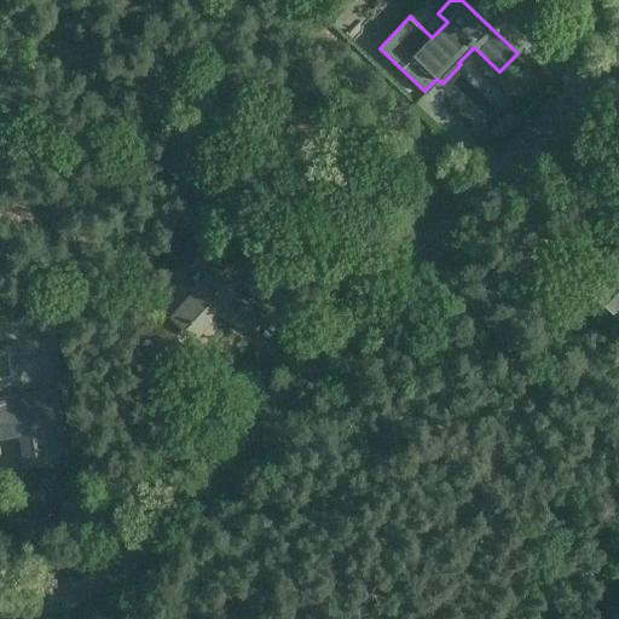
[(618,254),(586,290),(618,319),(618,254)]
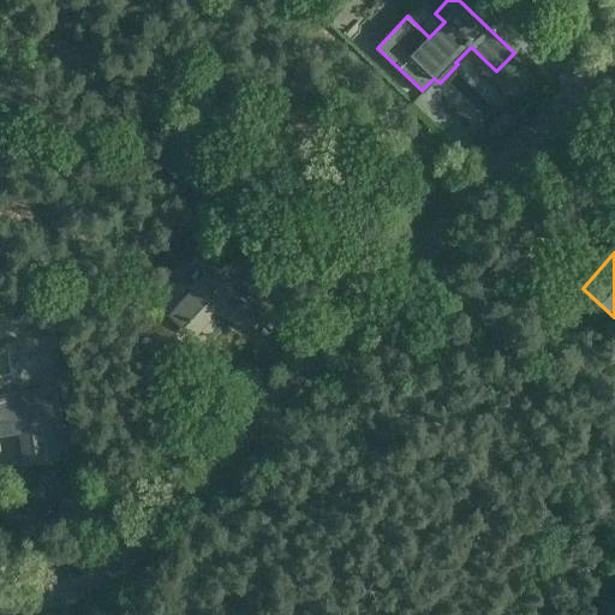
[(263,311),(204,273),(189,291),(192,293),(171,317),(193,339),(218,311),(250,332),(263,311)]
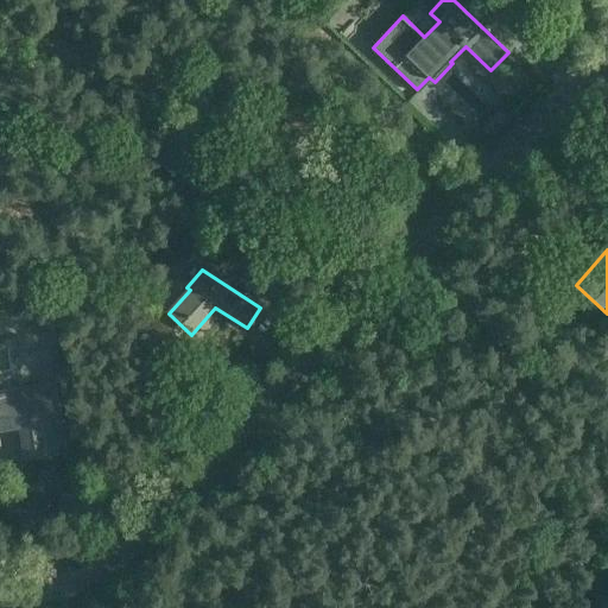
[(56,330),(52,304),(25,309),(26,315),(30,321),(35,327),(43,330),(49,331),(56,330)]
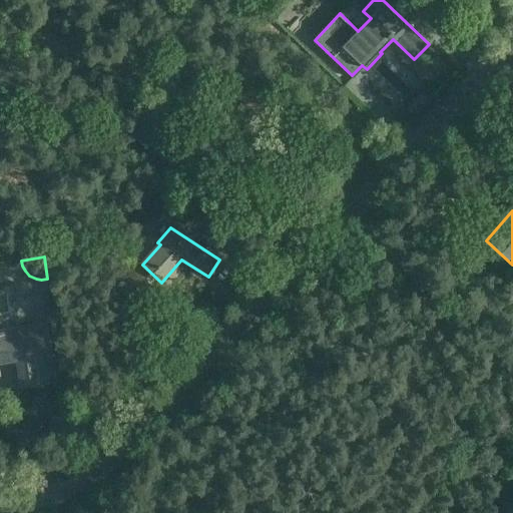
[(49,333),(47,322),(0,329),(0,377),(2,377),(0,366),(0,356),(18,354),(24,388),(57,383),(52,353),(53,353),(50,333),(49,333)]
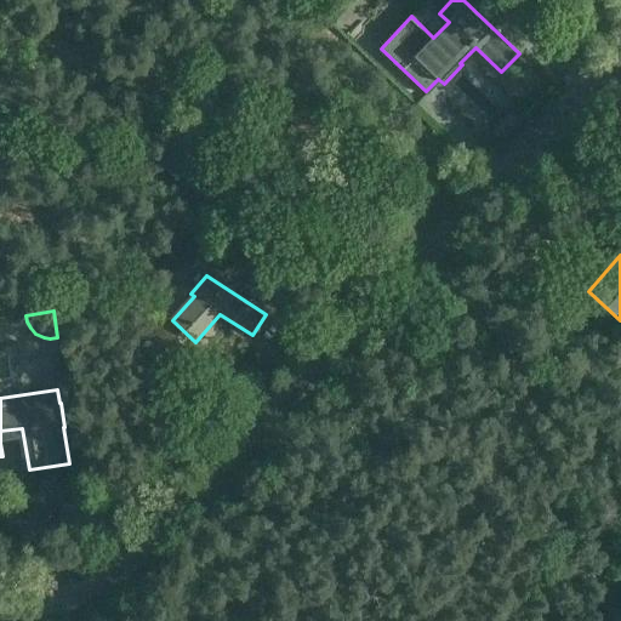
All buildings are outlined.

* _WORK REQUIRED_: Every entry must be retyped exactly, with the pictures removed.

* _SOLUTION TO THE EXERCISE_:
[(618,254),(586,290),(618,319),(618,254)]
[(263,311),(204,273),(189,291),(192,293),(171,317),(193,339),(218,311),(250,332),(263,311)]
[(56,330),(52,304),(25,309),(26,315),(30,321),(35,327),(43,330),(49,331),(56,330)]
[(49,333),(47,322),(0,329),(0,377),(2,377),(0,366),(0,356),(18,354),(24,388),(57,383),(52,353),(53,353),(50,333),(49,333)]
All buildings are outlined.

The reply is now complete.